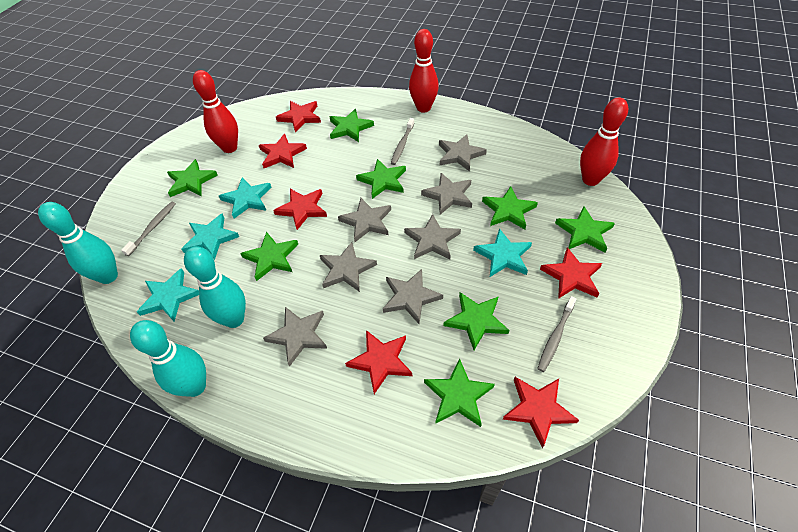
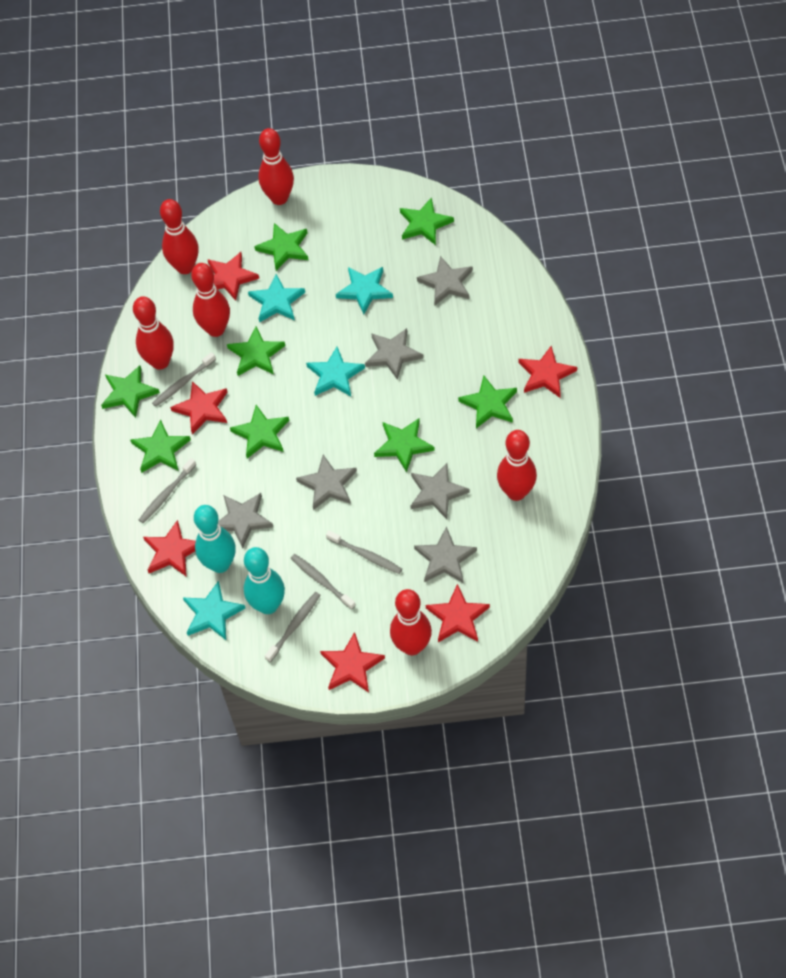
grey star: 7 -> 6
grey toothbrush: 3 -> 5
red bowling pin: 3 -> 6
turquoise bowling pin: 3 -> 2

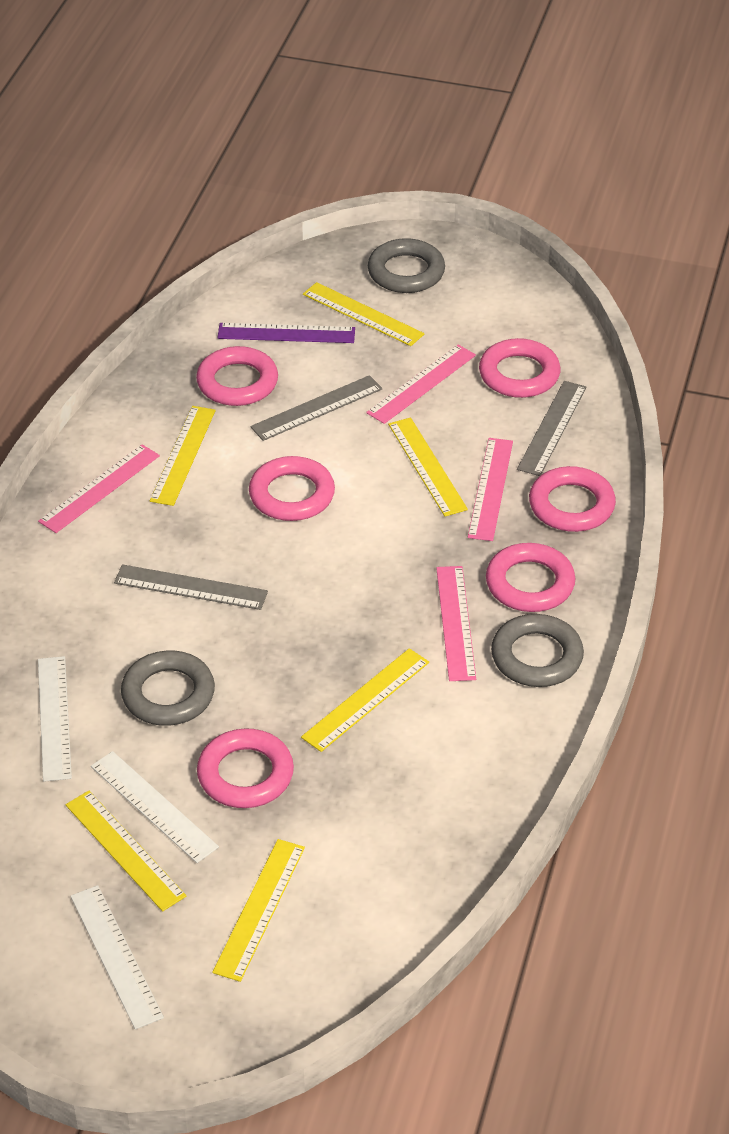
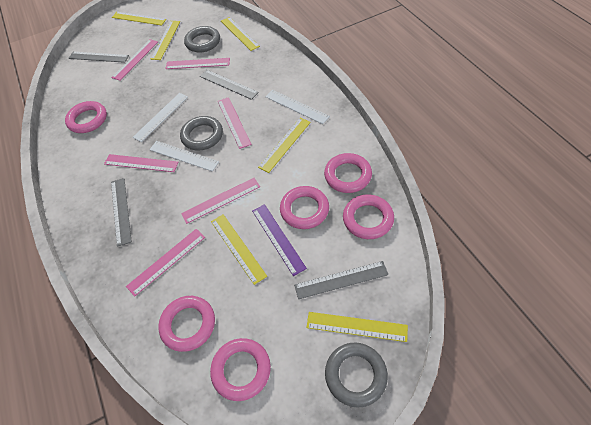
grey ruler: 3 -> 4
pink ruler: 4 -> 6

- _ABOUT THIS EXERCISE_
Once a line of the records is found to contain "bowling", copy it out.

- _COMPLETED EXERCISE_
red bowling pin: 3 -> 6
turquoise bowling pin: 3 -> 2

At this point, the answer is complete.